**Work instruction:**
Type out the data exactly as given. Skip any image.

**Data extract:**

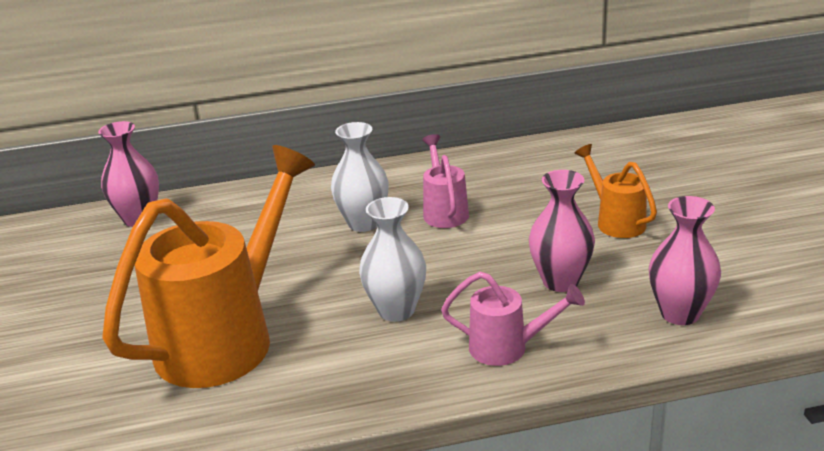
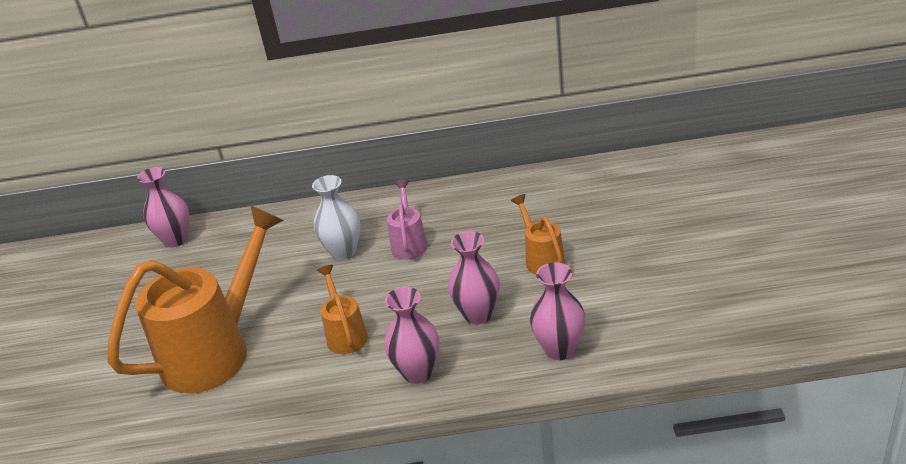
camera: 10 degrees right, 5 degrees up
white vase [359,197,426,322] -> orange watering can [317,265,368,354]
pink watering can [441,272,585,366] -> pink vase [384,287,440,384]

**Response:**
camera: 10 degrees right, 5 degrees up
white vase [359,197,426,322] -> orange watering can [317,265,368,354]
pink watering can [441,272,585,366] -> pink vase [384,287,440,384]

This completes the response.